* begin EXCERPTED RECORDS *

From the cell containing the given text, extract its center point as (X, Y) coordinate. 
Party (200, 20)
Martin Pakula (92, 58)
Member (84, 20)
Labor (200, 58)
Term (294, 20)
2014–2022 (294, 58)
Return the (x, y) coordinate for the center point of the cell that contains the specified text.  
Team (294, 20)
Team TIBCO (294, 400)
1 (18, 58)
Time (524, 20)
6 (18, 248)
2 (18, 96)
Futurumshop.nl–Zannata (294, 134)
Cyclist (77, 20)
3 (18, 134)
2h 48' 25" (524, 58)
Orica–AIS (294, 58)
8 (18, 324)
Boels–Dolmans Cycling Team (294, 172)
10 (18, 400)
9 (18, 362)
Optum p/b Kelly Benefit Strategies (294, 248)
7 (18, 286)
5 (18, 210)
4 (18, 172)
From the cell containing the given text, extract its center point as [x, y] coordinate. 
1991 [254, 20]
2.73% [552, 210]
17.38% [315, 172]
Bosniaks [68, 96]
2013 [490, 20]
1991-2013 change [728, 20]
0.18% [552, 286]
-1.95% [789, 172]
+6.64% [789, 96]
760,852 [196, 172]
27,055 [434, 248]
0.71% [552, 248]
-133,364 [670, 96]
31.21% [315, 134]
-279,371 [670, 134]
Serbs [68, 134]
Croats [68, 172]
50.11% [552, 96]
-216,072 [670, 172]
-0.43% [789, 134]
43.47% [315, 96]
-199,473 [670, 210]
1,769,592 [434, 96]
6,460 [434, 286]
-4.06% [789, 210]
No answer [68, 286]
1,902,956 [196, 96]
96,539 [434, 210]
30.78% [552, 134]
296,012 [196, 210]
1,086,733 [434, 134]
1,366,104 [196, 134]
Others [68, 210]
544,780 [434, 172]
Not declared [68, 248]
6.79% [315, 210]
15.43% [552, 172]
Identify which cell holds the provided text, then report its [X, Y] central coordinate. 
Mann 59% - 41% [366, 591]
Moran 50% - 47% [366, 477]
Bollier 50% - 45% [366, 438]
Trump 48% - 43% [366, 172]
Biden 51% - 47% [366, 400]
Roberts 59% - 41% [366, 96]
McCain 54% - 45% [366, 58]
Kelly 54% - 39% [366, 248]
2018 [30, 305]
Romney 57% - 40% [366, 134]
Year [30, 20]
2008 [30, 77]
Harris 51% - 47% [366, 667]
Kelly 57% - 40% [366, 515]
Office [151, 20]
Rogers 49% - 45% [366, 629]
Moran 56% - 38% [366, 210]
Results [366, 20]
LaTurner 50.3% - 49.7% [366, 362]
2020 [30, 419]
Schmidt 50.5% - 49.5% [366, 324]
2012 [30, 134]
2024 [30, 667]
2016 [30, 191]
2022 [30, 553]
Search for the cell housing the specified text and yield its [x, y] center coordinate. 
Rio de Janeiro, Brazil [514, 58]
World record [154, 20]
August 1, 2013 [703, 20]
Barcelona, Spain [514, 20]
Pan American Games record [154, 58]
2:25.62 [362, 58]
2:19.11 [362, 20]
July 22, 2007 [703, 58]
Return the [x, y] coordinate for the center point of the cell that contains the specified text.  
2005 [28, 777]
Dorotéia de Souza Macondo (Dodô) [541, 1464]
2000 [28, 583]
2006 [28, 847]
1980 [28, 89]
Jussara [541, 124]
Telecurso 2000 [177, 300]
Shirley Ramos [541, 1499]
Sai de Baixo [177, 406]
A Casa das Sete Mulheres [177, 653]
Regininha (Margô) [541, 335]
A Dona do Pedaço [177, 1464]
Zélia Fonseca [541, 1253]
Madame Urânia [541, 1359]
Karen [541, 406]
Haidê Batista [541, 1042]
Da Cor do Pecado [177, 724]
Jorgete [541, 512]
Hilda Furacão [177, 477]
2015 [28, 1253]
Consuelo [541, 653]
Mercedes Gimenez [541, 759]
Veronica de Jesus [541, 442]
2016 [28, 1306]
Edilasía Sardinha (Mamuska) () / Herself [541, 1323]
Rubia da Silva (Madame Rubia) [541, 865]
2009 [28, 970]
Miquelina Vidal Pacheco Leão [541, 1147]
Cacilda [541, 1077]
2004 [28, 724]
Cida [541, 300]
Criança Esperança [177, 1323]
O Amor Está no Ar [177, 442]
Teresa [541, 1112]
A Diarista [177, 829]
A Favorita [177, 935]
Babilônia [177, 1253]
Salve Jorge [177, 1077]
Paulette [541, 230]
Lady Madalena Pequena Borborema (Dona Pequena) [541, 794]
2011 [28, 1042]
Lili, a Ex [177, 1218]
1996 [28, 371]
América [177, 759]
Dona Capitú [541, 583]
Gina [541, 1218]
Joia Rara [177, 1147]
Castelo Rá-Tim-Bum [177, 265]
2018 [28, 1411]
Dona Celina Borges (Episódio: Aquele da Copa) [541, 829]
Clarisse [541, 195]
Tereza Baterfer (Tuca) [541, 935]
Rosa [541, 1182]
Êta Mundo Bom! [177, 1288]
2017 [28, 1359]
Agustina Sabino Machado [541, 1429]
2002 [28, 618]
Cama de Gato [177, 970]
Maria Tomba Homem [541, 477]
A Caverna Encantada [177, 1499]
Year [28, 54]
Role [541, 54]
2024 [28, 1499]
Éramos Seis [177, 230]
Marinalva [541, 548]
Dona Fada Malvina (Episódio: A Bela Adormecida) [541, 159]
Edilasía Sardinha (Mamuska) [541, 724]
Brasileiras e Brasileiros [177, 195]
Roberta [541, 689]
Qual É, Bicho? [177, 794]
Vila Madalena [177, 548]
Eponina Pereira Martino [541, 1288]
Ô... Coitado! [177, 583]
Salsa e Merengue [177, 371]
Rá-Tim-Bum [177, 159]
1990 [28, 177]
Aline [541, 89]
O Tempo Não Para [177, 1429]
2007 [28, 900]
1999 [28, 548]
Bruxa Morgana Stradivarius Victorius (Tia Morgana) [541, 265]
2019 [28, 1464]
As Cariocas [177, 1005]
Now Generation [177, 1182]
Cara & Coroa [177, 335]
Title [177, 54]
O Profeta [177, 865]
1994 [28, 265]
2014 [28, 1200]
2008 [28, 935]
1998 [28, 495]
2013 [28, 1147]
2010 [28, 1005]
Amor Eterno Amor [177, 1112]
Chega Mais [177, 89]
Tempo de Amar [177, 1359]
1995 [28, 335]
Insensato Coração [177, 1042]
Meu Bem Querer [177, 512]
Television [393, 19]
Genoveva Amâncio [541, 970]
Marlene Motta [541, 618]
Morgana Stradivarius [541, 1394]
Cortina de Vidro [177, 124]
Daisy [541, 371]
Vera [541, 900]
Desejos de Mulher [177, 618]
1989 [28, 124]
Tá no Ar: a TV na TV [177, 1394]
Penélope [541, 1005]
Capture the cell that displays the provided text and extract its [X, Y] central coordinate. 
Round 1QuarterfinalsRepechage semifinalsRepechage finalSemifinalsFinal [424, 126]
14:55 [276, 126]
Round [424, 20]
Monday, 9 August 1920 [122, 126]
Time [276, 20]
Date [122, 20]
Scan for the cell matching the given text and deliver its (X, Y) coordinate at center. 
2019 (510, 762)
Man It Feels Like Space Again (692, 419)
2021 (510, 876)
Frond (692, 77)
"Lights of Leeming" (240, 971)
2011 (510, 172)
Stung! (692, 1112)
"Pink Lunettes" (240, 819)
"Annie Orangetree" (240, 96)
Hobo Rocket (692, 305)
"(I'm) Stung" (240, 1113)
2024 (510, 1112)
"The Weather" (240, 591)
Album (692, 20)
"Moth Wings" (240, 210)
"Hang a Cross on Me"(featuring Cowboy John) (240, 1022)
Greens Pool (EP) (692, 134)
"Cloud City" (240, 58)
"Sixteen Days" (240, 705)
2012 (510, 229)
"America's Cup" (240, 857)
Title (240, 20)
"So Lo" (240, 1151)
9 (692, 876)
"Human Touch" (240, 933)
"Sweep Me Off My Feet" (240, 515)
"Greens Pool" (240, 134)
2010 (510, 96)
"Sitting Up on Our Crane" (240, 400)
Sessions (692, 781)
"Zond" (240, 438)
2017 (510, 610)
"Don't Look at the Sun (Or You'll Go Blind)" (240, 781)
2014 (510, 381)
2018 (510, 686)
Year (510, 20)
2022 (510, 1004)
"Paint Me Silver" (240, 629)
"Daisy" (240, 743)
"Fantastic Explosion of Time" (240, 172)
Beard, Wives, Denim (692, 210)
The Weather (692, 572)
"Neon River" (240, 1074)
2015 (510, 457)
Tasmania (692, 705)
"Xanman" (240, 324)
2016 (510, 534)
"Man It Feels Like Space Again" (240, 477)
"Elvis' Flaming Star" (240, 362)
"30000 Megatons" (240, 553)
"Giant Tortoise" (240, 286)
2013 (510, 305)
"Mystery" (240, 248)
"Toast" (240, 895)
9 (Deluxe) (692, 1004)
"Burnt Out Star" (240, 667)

* end EXCERPTED RECORDS *

Copy the entries word for word, starting from the very first line and ending with the line that contains "31.21% [315, 134]", including that line.

* FULL RESPONSE
From the cell containing the given text, extract its center point as (X, Y) coordinate. 
Party (200, 20)
Martin Pakula (92, 58)
Member (84, 20)
Labor (200, 58)
Term (294, 20)
2014–2022 (294, 58)
Return the (x, y) coordinate for the center point of the cell that contains the specified text.  
Team (294, 20)
Team TIBCO (294, 400)
1 (18, 58)
Time (524, 20)
6 (18, 248)
2 (18, 96)
Futurumshop.nl–Zannata (294, 134)
Cyclist (77, 20)
3 (18, 134)
2h 48' 25" (524, 58)
Orica–AIS (294, 58)
8 (18, 324)
Boels–Dolmans Cycling Team (294, 172)
10 (18, 400)
9 (18, 362)
Optum p/b Kelly Benefit Strategies (294, 248)
7 (18, 286)
5 (18, 210)
4 (18, 172)
From the cell containing the given text, extract its center point as [x, y] coordinate. 
1991 [254, 20]
2.73% [552, 210]
17.38% [315, 172]
Bosniaks [68, 96]
2013 [490, 20]
1991-2013 change [728, 20]
0.18% [552, 286]
-1.95% [789, 172]
+6.64% [789, 96]
760,852 [196, 172]
27,055 [434, 248]
0.71% [552, 248]
-133,364 [670, 96]
31.21% [315, 134]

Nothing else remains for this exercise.